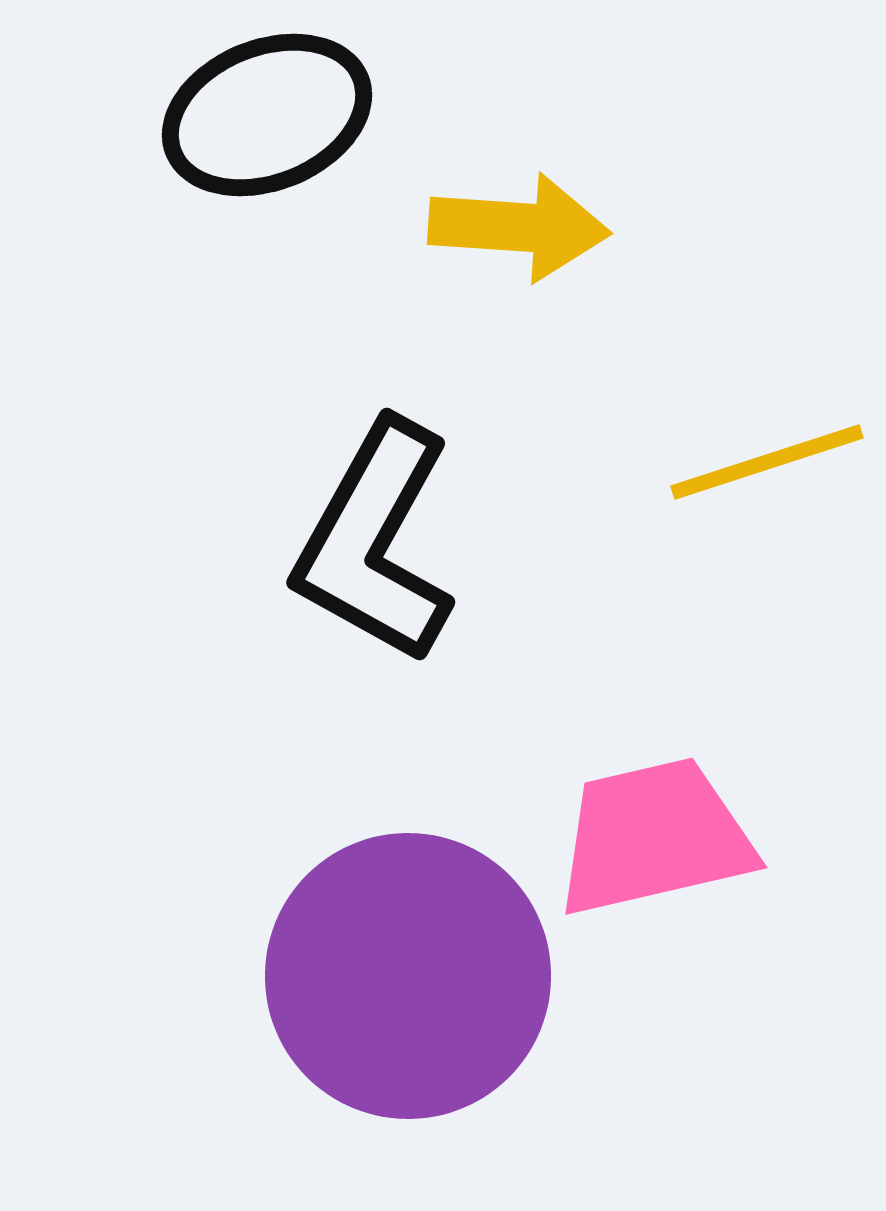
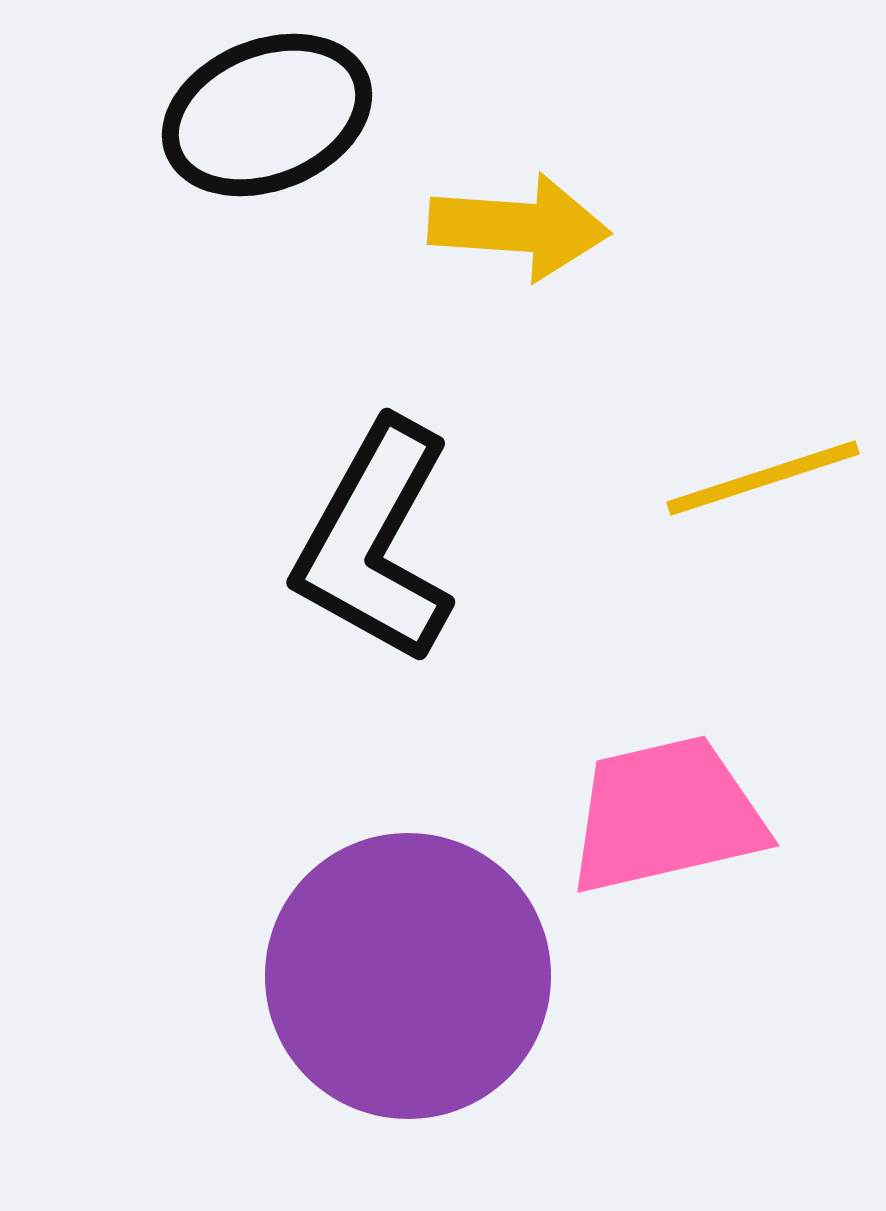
yellow line: moved 4 px left, 16 px down
pink trapezoid: moved 12 px right, 22 px up
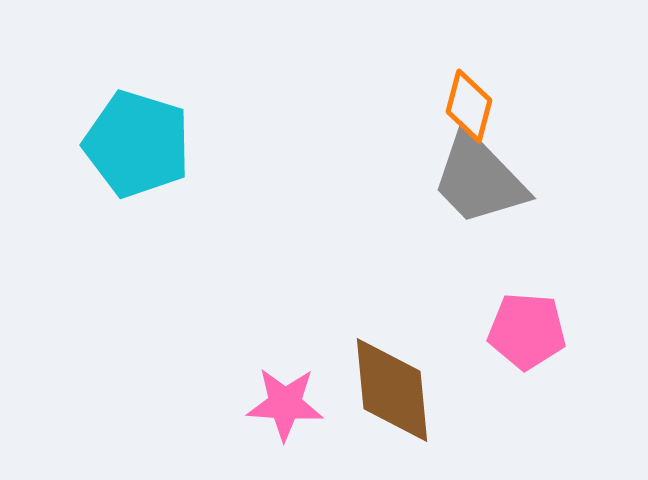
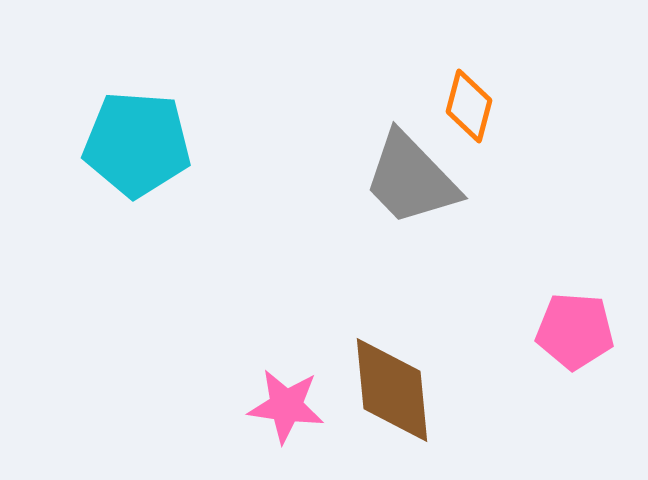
cyan pentagon: rotated 13 degrees counterclockwise
gray trapezoid: moved 68 px left
pink pentagon: moved 48 px right
pink star: moved 1 px right, 2 px down; rotated 4 degrees clockwise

■ ASSIGNMENT
The answer must be an exact transcription of the lines from the one containing "pink trapezoid: moved 12 px right, 22 px up" through the last line of the records above, both included, with no pictures.

■ ANSWER SPACE
pink trapezoid: moved 12 px right, 22 px up
cyan pentagon: rotated 13 degrees counterclockwise
gray trapezoid: moved 68 px left
pink pentagon: moved 48 px right
pink star: moved 1 px right, 2 px down; rotated 4 degrees clockwise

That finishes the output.